── MATERIAL TO PROCESS
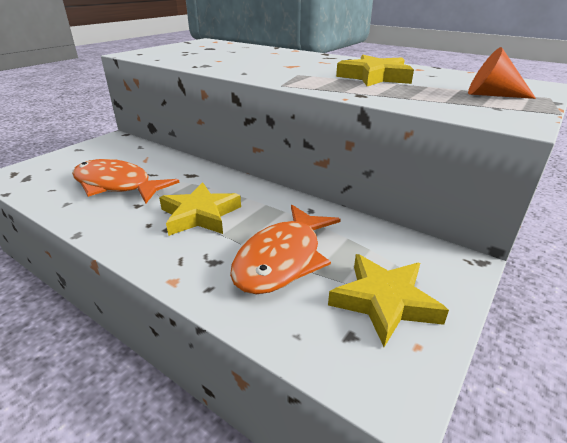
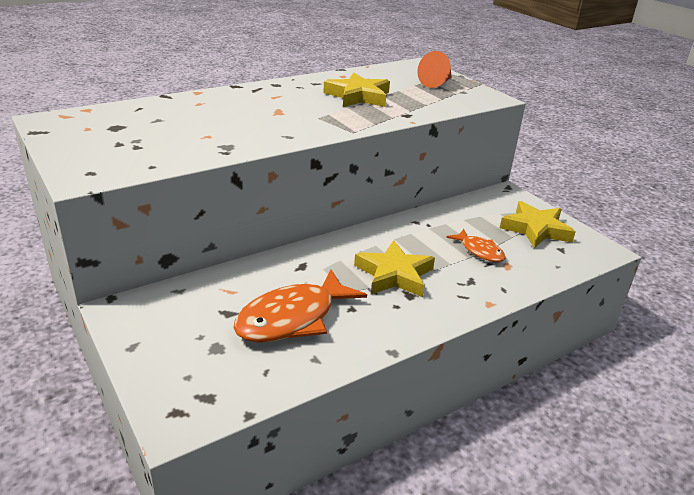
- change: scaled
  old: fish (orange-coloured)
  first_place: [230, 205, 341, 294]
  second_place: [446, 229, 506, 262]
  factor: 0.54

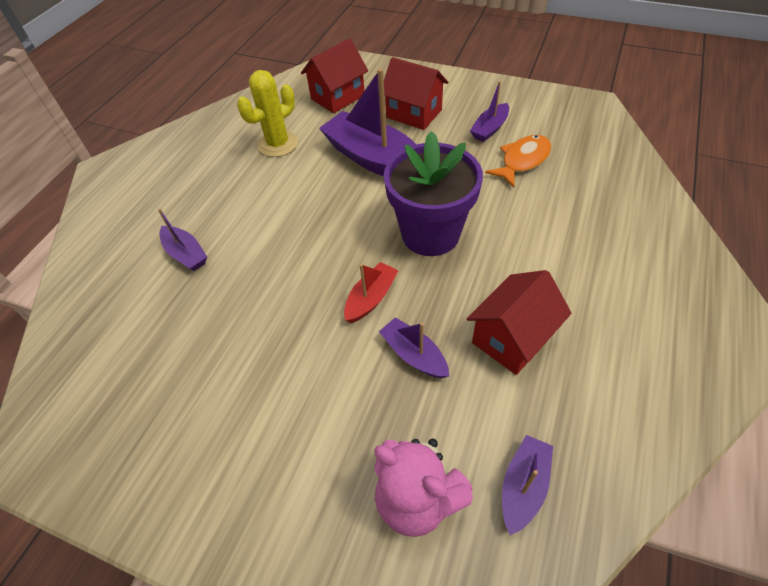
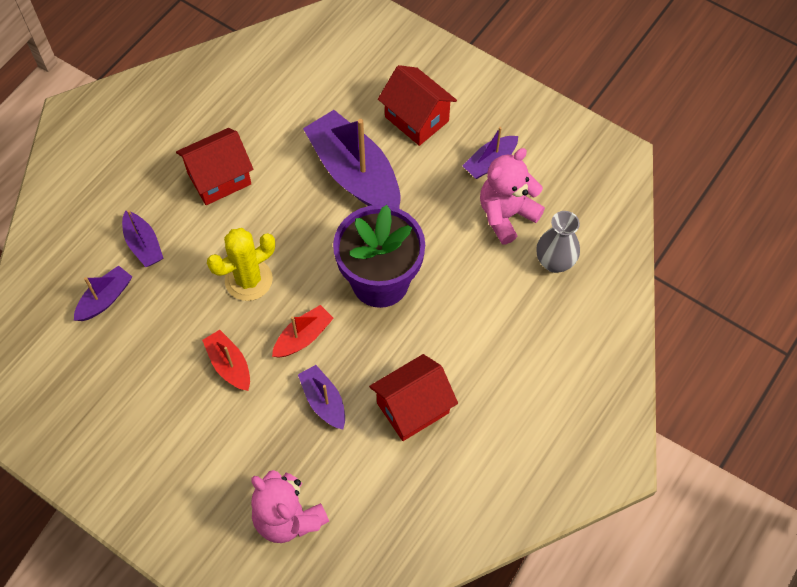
- change: new
  new: sailboat (scarlet)
  second_place: [202, 330, 250, 391]
- change: new
  new: flower vase (grey)
  second_place: [536, 211, 580, 273]
- change: shifted
  old: cactus (bright yellow)
  first_place: [237, 70, 298, 157]
  second_place: [207, 228, 275, 301]
- change: shifted
  old: house (scarlet)
  first_place: [301, 38, 368, 113]
  second_place: [176, 128, 253, 205]
- change: shifted
  old: sailboat (violet)
  first_place: [502, 435, 553, 535]
  second_place: [74, 265, 132, 321]
- change: swapped
  old: fish (orange-coloured)
  new: teddy bear (rosy)
  first_place: [485, 135, 551, 187]
  second_place: [480, 148, 545, 245]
────
PROBLEM TO WORK ON: Starting at the line with "old: cactus (bright yellow)", copy every line down to the last one above, exactly as written and with nothing else.

FINAL ANSWER:
  old: cactus (bright yellow)
  first_place: [237, 70, 298, 157]
  second_place: [207, 228, 275, 301]
- change: shifted
  old: house (scarlet)
  first_place: [301, 38, 368, 113]
  second_place: [176, 128, 253, 205]
- change: shifted
  old: sailboat (violet)
  first_place: [502, 435, 553, 535]
  second_place: [74, 265, 132, 321]
- change: swapped
  old: fish (orange-coloured)
  new: teddy bear (rosy)
  first_place: [485, 135, 551, 187]
  second_place: [480, 148, 545, 245]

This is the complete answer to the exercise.